*DATA LINES*
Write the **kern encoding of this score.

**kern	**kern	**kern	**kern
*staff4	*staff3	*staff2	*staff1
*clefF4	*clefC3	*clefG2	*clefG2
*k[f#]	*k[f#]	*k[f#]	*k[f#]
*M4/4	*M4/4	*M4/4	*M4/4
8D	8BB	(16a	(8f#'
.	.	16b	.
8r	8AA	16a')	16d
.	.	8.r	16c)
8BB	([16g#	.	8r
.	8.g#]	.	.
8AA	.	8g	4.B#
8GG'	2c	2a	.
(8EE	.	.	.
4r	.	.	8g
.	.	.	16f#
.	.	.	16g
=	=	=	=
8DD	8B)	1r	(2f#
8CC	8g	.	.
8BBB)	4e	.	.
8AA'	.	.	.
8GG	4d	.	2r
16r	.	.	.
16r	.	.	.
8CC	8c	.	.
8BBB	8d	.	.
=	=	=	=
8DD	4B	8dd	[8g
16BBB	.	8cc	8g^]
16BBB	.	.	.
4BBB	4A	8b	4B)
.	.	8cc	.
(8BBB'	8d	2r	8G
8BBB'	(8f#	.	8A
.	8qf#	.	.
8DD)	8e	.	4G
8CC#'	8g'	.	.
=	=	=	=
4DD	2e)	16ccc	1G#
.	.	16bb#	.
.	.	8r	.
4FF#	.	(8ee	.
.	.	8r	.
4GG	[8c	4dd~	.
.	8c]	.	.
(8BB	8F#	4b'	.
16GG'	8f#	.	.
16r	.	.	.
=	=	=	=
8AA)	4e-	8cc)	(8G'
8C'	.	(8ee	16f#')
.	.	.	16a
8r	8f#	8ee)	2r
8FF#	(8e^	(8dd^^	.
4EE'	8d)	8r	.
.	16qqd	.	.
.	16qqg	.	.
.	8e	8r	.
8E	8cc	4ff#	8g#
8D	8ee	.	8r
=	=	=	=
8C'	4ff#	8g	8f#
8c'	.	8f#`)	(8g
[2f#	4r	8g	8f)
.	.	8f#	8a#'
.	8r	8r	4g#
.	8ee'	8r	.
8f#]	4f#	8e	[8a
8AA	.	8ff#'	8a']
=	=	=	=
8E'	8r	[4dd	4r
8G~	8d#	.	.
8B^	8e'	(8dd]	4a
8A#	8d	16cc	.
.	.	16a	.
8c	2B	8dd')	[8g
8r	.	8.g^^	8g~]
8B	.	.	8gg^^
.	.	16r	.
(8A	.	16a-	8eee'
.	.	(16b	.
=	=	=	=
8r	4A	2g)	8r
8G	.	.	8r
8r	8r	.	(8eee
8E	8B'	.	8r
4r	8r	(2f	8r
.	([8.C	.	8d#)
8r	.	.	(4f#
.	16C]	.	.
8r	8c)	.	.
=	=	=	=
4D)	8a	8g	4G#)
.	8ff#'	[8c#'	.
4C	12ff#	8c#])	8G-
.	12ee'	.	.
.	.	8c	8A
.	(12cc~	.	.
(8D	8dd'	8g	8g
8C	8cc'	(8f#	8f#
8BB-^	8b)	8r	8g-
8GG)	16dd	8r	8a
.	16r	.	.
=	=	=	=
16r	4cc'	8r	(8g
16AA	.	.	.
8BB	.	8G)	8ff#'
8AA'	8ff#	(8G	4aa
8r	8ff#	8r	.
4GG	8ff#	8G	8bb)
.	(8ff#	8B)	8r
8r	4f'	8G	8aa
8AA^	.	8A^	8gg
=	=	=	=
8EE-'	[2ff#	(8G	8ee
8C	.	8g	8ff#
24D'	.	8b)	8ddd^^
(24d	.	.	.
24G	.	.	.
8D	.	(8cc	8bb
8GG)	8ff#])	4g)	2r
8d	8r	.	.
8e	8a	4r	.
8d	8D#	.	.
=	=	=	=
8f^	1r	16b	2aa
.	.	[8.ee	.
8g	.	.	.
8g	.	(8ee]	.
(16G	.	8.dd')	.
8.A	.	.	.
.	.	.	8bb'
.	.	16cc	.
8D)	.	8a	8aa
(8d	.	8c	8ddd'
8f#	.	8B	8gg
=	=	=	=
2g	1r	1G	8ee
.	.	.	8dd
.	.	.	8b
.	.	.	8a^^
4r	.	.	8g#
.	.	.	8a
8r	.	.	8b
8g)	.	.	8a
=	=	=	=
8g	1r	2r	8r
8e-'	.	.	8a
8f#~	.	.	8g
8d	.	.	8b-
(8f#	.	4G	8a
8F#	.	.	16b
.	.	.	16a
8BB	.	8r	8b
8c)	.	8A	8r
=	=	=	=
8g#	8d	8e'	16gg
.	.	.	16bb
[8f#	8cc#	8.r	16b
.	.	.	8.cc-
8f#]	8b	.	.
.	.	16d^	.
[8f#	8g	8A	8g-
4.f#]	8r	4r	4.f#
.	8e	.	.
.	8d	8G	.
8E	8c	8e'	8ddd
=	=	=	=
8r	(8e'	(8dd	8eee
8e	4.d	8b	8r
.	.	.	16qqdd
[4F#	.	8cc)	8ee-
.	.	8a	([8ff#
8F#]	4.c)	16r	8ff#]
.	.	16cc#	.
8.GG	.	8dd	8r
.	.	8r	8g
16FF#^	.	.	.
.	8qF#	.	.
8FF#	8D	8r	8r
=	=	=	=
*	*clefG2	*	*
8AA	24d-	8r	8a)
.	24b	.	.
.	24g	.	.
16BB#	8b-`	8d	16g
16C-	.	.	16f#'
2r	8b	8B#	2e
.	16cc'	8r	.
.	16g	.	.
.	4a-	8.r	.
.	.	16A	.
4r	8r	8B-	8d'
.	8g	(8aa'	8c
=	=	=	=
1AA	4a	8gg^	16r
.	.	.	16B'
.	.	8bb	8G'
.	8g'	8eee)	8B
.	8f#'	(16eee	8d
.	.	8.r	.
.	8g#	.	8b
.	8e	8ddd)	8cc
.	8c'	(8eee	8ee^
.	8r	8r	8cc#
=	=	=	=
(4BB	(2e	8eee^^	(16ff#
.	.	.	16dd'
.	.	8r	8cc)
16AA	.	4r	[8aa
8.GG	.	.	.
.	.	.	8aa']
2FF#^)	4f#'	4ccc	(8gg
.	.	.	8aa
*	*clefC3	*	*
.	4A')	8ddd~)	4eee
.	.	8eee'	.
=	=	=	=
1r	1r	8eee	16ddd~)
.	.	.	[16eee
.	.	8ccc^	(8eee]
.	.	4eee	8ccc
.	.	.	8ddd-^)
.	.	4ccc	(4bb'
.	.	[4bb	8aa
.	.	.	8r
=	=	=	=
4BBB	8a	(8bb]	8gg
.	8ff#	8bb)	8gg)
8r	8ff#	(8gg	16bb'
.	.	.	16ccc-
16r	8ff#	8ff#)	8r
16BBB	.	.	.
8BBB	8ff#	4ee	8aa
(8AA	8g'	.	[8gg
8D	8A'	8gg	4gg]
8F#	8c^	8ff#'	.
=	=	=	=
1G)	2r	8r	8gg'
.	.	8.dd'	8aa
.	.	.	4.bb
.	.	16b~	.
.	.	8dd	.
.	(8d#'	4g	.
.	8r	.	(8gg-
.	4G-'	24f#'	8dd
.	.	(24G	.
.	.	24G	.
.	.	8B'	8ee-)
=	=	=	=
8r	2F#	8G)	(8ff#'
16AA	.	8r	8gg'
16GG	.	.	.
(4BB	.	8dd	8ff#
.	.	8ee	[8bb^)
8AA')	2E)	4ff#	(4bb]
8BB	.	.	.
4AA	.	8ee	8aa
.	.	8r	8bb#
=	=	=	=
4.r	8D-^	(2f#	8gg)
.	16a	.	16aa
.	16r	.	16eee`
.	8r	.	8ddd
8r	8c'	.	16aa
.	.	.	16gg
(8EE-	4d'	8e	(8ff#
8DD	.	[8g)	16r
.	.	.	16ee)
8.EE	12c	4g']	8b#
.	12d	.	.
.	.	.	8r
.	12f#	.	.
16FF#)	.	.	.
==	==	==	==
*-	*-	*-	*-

*REQUEST*
Pick out and copy every line above that contains the string "kern". Letter case must match.

*TASK RESPONSE*
Write the **kern encoding of this score.
**kern	**kern	**kern	**kern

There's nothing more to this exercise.